*What to work on*: Check each line of the data below for the string "round", then state how many have it and nothing else.

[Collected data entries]

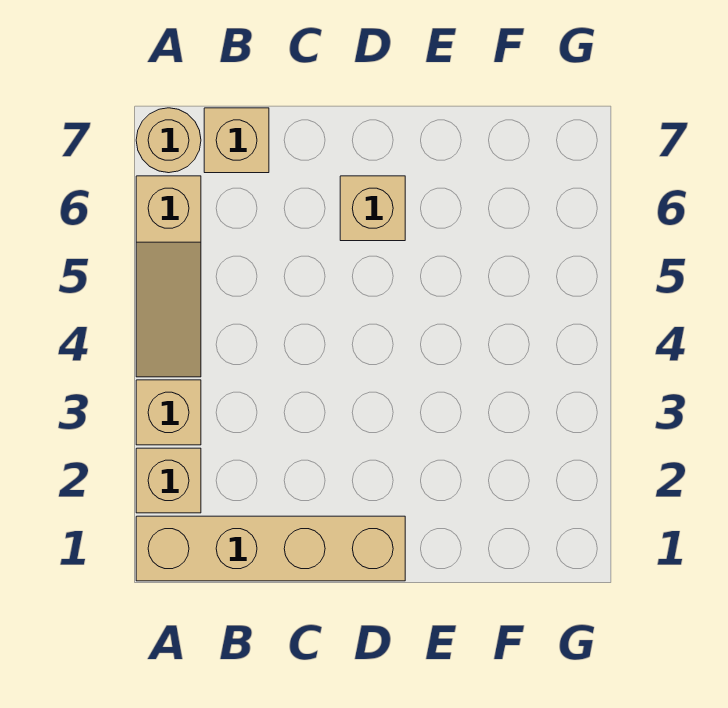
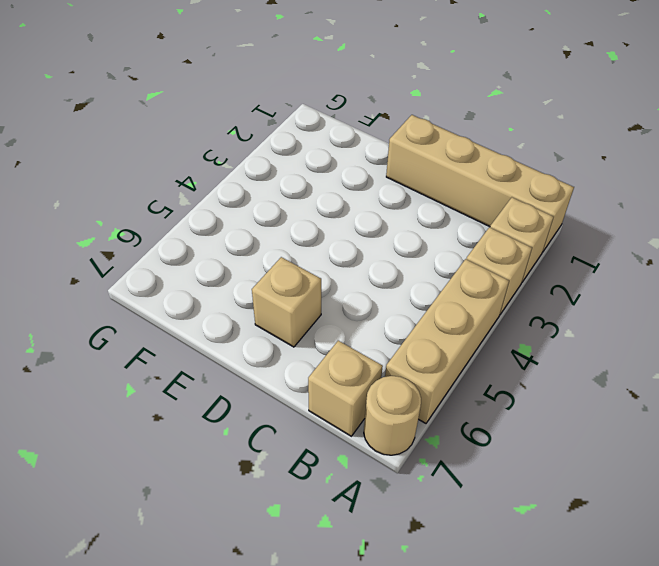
tan slope A4:A6 level 1 top 6 -> tan brick A4:A6 level 1

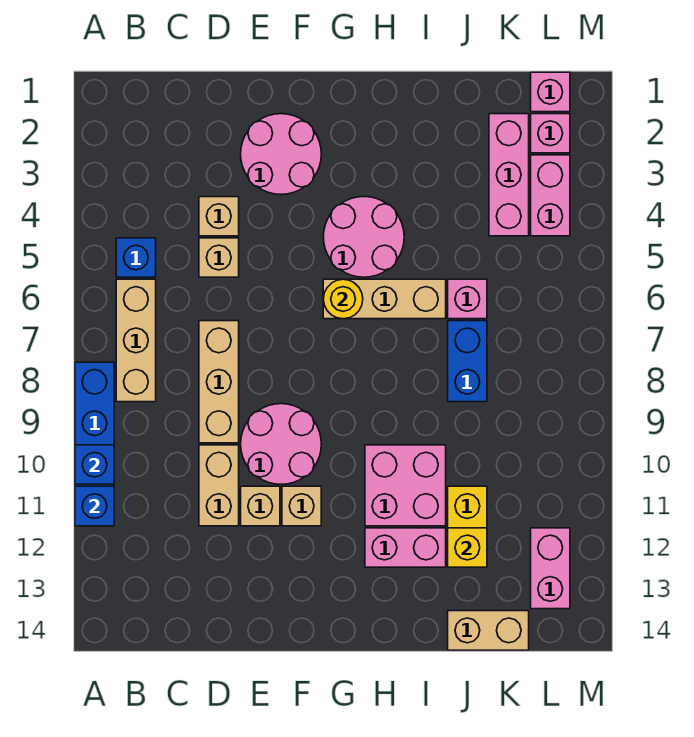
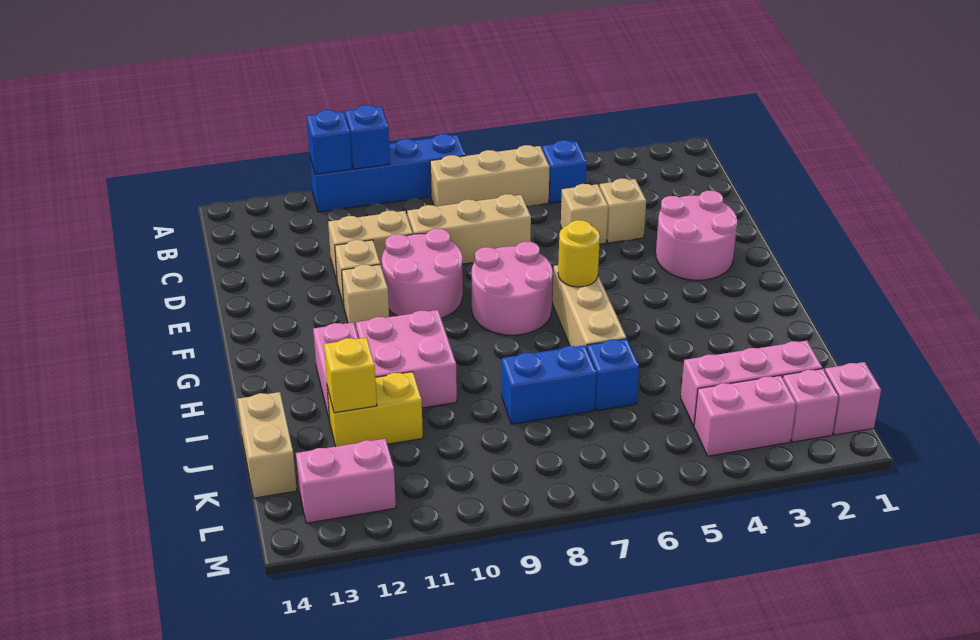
pink round brick G4:H5 level 1 -> pink round brick F7:G8 level 1
pink brick J6 level 1 -> blue brick J6 level 1

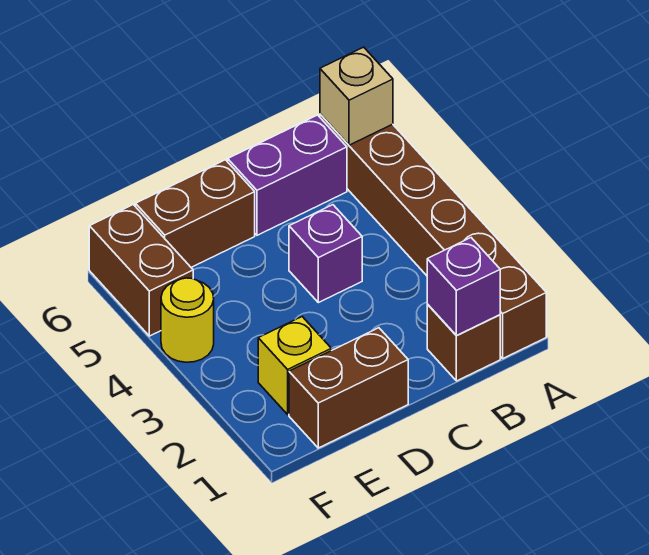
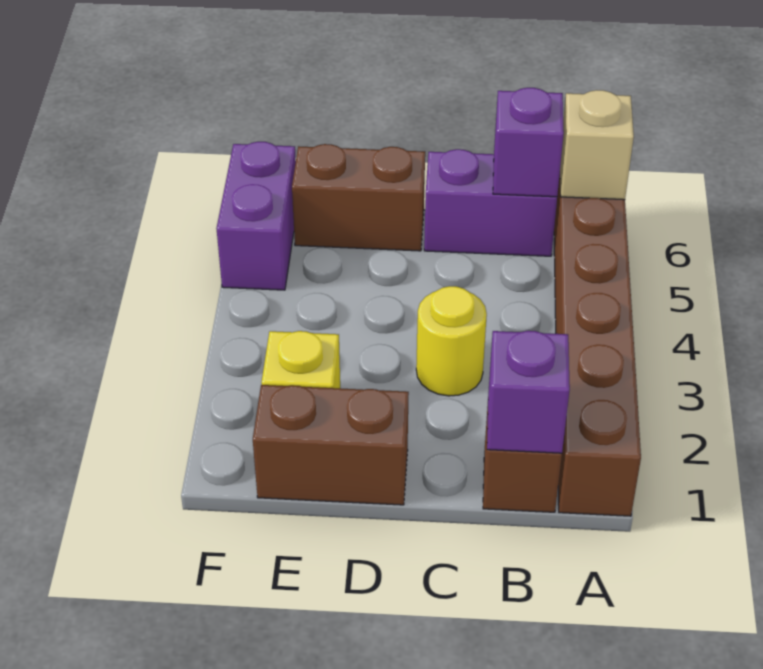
purple brick C4 level 1 -> purple brick B6 level 2
yellow round brick F4 level 1 -> yellow round brick C3 level 1
brown brick F5:F6 level 1 -> purple brick F5:F6 level 1

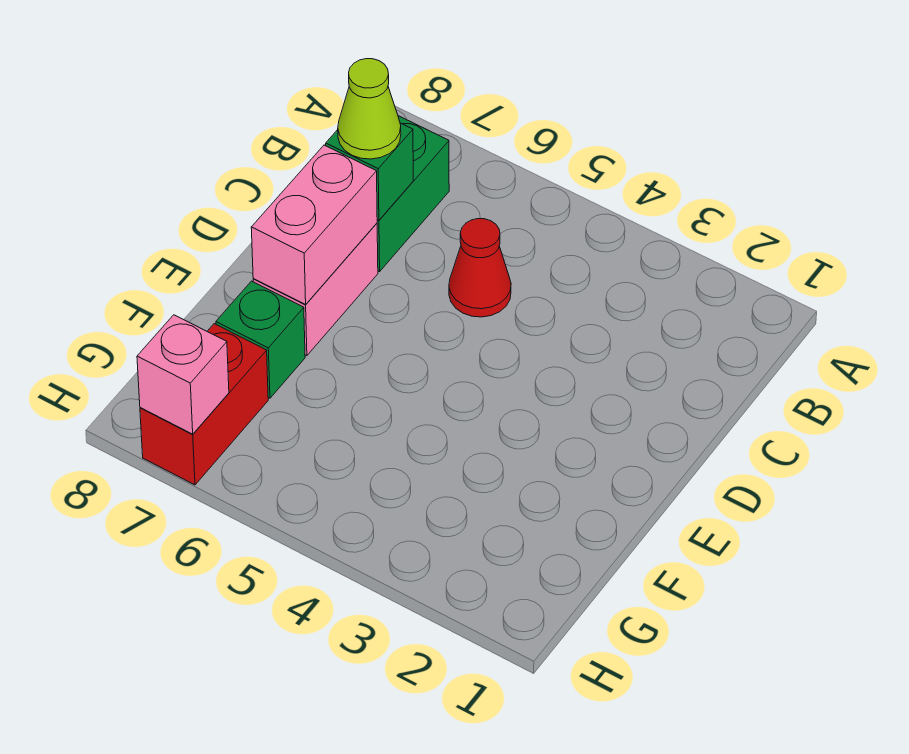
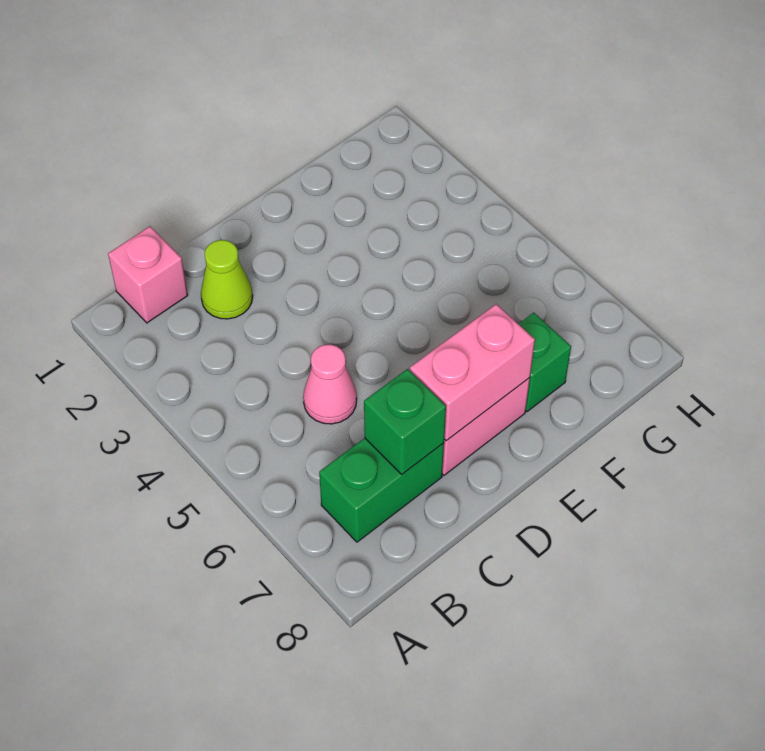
red cone C5 level 1 -> pink cone C5 level 1
lime cone C7 level 3 -> lime cone C2 level 1
red brick G7:H7 level 1 -> none
pink brick H7 level 2 -> pink brick B1 level 1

*Solution to this problem*: 2